- **Instructions to follow**
Nothing is needed except the lines below that run from the one with "camera: 20 degrees left, 25 degrees down" through the one with "(696, 122) = (574, 132): none", repeated exactly.

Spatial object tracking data
□ □ □ □ □ □ □

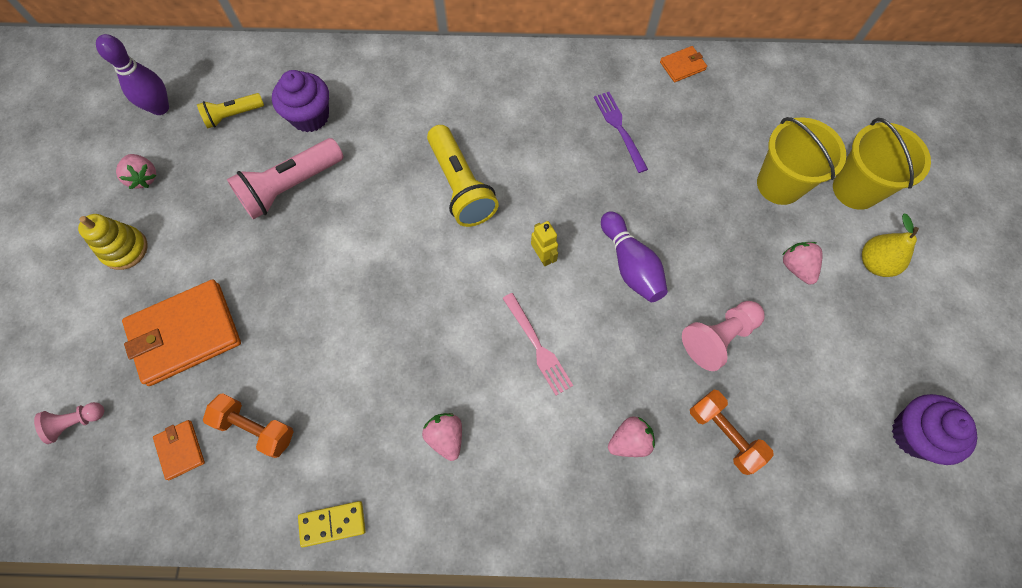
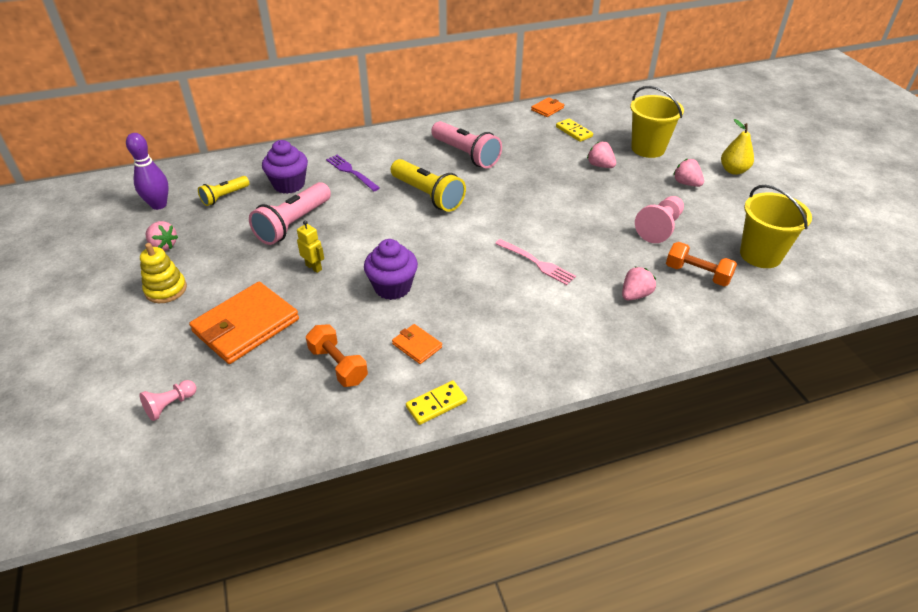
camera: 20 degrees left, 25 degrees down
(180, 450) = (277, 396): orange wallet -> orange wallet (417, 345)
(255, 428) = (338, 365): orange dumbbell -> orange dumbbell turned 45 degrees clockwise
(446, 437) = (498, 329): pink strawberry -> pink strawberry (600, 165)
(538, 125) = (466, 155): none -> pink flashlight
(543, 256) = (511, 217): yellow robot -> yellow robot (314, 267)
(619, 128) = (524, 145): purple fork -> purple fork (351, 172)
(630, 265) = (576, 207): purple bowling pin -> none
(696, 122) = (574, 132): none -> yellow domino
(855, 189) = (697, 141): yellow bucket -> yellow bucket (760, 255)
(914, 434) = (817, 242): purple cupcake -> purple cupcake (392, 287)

□ □ □ □ □ □ □

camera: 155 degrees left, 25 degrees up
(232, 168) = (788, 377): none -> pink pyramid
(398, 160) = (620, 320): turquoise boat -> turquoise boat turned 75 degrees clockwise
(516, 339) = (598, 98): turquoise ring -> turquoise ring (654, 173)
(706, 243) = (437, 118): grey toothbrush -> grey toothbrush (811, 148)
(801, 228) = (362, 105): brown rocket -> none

□ □ □ □ □ □ □

- **Reply to the task**
camera: 20 degrees left, 25 degrees down
(180, 450) = (277, 396): orange wallet -> orange wallet (417, 345)
(255, 428) = (338, 365): orange dumbbell -> orange dumbbell turned 45 degrees clockwise
(446, 437) = (498, 329): pink strawberry -> pink strawberry (600, 165)
(538, 125) = (466, 155): none -> pink flashlight
(543, 256) = (511, 217): yellow robot -> yellow robot (314, 267)
(619, 128) = (524, 145): purple fork -> purple fork (351, 172)
(630, 265) = (576, 207): purple bowling pin -> none
(696, 122) = (574, 132): none -> yellow domino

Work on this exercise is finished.